Start of Data supplied

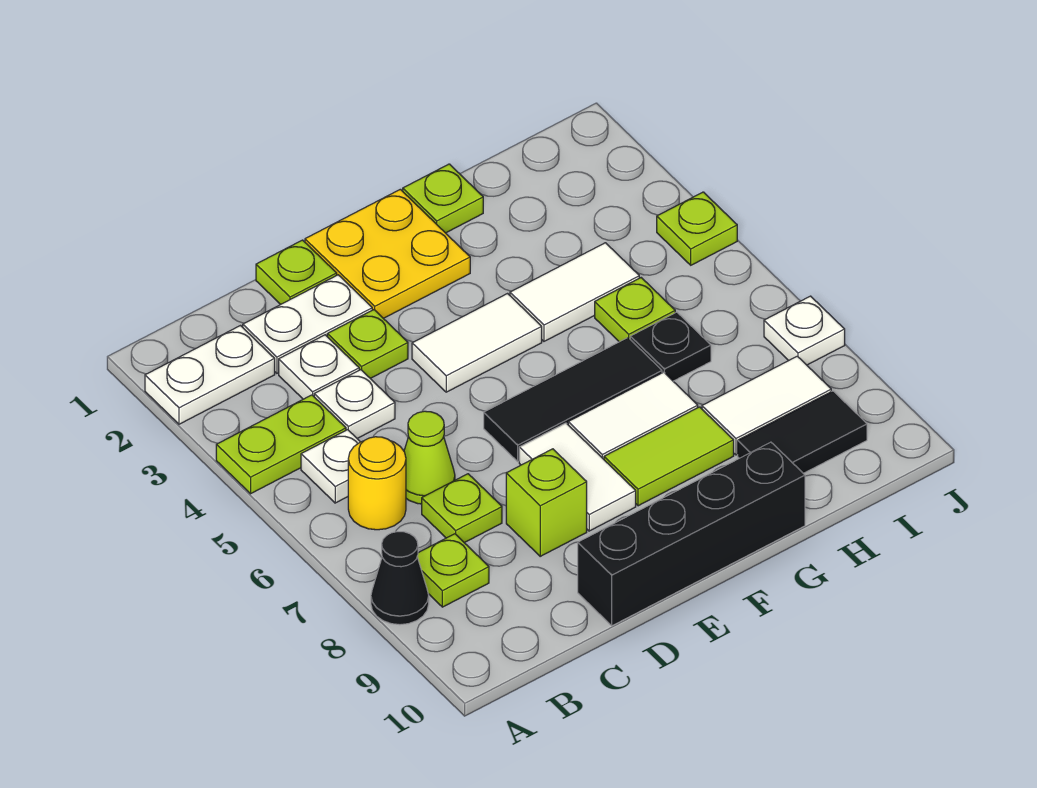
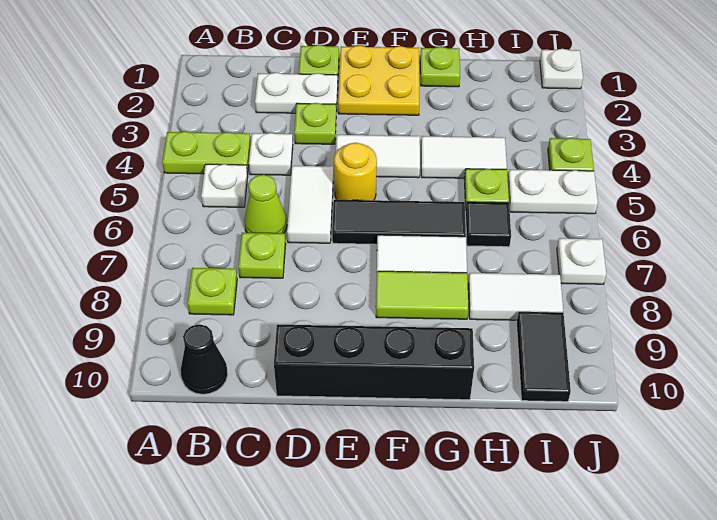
white plate A2:B2 level 1 -> white plate I5:J5 level 1
black cone A8 level 1 -> black cone B10 level 1
yellow round brick B6 level 1 -> yellow round brick E5 level 1
white plate C3 level 1 -> white plate J1 level 1
lime brick D8 level 1 -> none
white tile E7:E8 level 1 -> white tile D5:D6 level 1
black plate H6 level 1 -> black tile H6 level 1
black tile H9:I9 level 1 -> black tile I9:I10 level 1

End of Data supplied

**What to produce:** Copy verbatim the span of lines that begins with the line holding "white plate C3" and ends at the last line of the records.

**Response:**
white plate C3 level 1 -> white plate J1 level 1
lime brick D8 level 1 -> none
white tile E7:E8 level 1 -> white tile D5:D6 level 1
black plate H6 level 1 -> black tile H6 level 1
black tile H9:I9 level 1 -> black tile I9:I10 level 1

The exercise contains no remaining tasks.